▸ **What the task requires**: The lines to reproduce run from the one containing "pink marker [163,443,269,472]" through the final line of the entries; write them out exactly and add nothing.
┌────────
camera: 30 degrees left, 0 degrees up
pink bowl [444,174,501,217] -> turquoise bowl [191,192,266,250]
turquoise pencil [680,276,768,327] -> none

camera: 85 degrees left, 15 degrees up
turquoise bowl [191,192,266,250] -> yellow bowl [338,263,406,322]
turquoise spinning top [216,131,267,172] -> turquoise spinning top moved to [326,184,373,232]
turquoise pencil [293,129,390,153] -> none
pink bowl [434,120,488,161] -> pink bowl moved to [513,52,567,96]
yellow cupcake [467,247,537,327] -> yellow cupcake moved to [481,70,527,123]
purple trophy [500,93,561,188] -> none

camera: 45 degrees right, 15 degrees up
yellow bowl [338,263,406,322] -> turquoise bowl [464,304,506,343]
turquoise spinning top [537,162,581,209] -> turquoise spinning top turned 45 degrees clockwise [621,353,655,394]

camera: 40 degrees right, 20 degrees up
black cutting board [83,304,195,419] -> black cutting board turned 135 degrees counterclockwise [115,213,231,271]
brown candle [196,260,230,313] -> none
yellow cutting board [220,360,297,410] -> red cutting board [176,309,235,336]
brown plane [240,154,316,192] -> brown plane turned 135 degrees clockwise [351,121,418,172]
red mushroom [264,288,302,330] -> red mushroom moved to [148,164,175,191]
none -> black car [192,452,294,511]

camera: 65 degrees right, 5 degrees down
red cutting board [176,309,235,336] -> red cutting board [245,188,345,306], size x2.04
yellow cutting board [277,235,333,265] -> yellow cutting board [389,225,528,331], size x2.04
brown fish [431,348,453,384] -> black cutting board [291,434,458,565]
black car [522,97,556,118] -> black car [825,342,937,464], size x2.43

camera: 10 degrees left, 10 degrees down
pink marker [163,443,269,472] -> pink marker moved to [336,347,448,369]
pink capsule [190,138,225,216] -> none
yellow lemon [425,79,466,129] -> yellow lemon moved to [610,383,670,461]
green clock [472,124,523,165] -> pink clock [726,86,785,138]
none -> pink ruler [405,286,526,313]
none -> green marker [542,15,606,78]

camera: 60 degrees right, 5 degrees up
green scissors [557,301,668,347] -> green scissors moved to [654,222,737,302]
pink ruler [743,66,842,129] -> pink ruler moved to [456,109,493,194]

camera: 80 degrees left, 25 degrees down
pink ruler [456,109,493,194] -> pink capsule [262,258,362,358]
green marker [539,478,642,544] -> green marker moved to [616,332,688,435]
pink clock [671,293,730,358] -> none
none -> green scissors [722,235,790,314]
└────────
▸ **Result**:
pink marker [163,443,269,472] -> pink marker moved to [336,347,448,369]
pink capsule [190,138,225,216] -> none
yellow lemon [425,79,466,129] -> yellow lemon moved to [610,383,670,461]
green clock [472,124,523,165] -> pink clock [726,86,785,138]
none -> pink ruler [405,286,526,313]
none -> green marker [542,15,606,78]

camera: 60 degrees right, 5 degrees up
green scissors [557,301,668,347] -> green scissors moved to [654,222,737,302]
pink ruler [743,66,842,129] -> pink ruler moved to [456,109,493,194]

camera: 80 degrees left, 25 degrees down
pink ruler [456,109,493,194] -> pink capsule [262,258,362,358]
green marker [539,478,642,544] -> green marker moved to [616,332,688,435]
pink clock [671,293,730,358] -> none
none -> green scissors [722,235,790,314]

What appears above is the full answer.